Exercise goal:
Your answer must be an exact copy of the lines from the one containing "danisare (orange) (437 142) => nothing" through the last line of the records below, with no pictures; please include nothing else.

Given data:
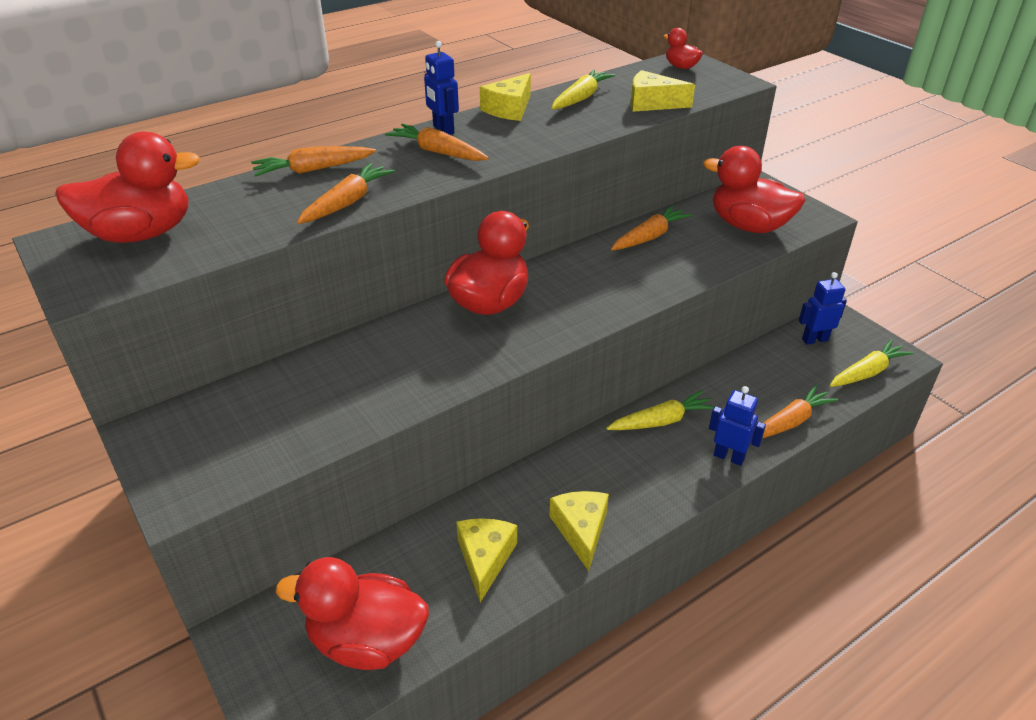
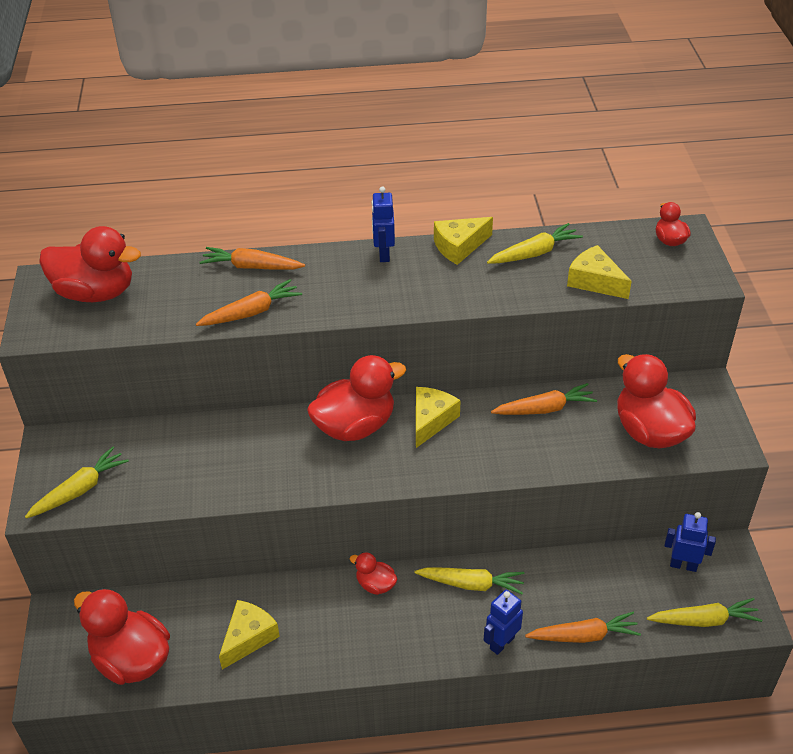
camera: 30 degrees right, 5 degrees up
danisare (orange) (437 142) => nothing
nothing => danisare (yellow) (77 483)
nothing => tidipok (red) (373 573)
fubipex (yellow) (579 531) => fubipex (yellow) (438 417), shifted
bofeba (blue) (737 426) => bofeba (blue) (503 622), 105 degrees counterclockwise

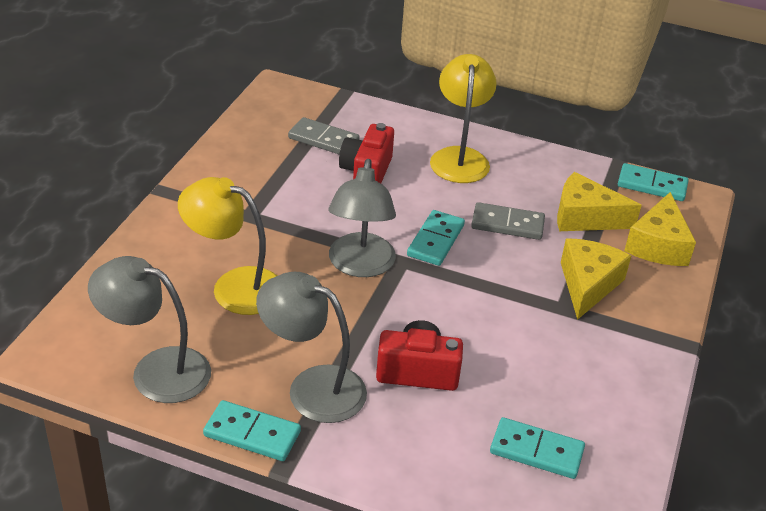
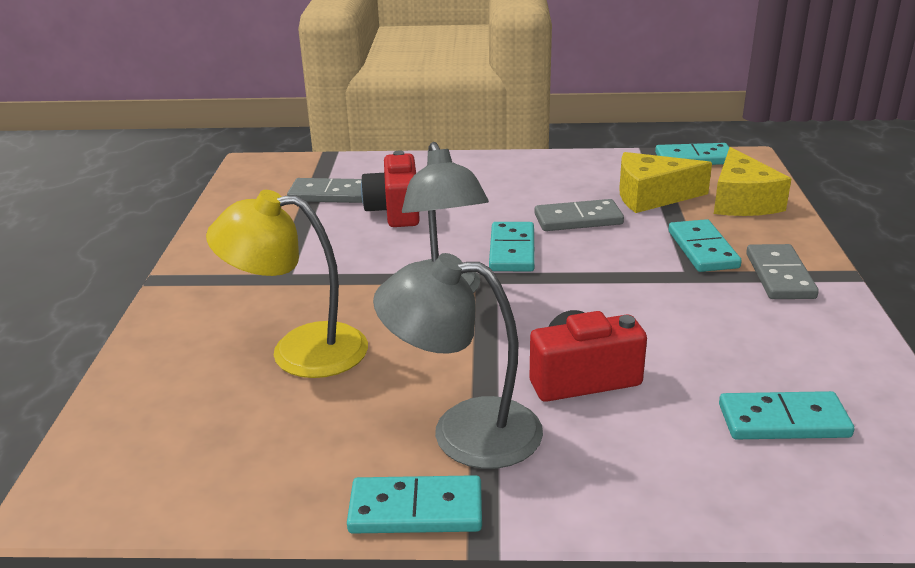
camera: 15 degrees left, 10 degrees down
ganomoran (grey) (149 329) => nothing
ganomoran (yellow) (463 118) => nothing
nothing => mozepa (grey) (782 271)
fubipex (yellow) (596 279) => mozepa (turquoise) (705 245)

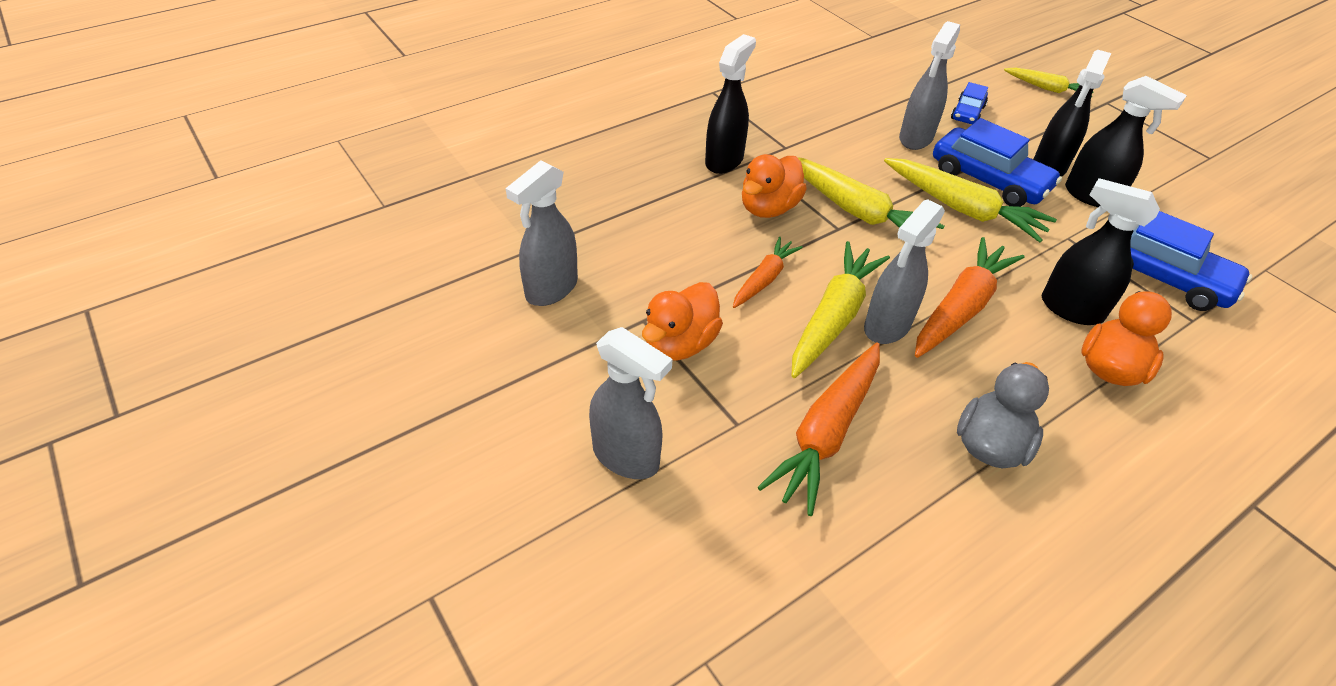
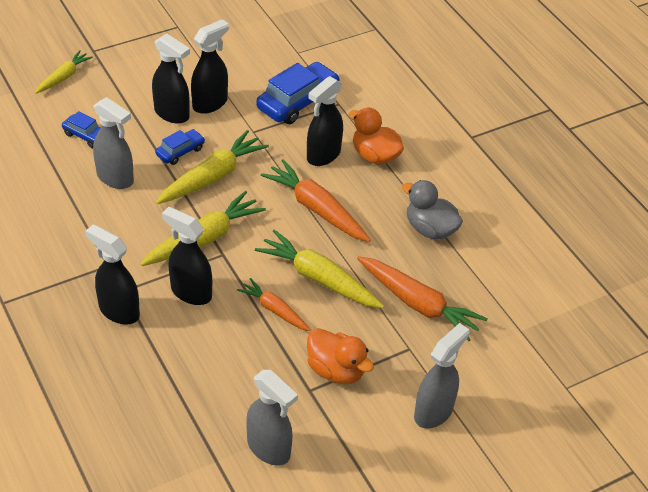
camera: 85 degrees left, 0 degrees up
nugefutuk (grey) (904 271) => nothing
tidipok (orange) (774 186) => nugefutuk (black) (187 256)
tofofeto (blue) (997 162) => tofofeto (blue) (180 147), x0.54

Answer space:
danisare (orange) (437 142) => nothing
nothing => danisare (yellow) (77 483)
nothing => tidipok (red) (373 573)
fubipex (yellow) (579 531) => fubipex (yellow) (438 417), shifted
bofeba (blue) (737 426) => bofeba (blue) (503 622), 105 degrees counterclockwise

camera: 15 degrees left, 10 degrees down
ganomoran (grey) (149 329) => nothing
ganomoran (yellow) (463 118) => nothing
nothing => mozepa (grey) (782 271)
fubipex (yellow) (596 279) => mozepa (turquoise) (705 245)

camera: 85 degrees left, 0 degrees up
nugefutuk (grey) (904 271) => nothing
tidipok (orange) (774 186) => nugefutuk (black) (187 256)
tofofeto (blue) (997 162) => tofofeto (blue) (180 147), x0.54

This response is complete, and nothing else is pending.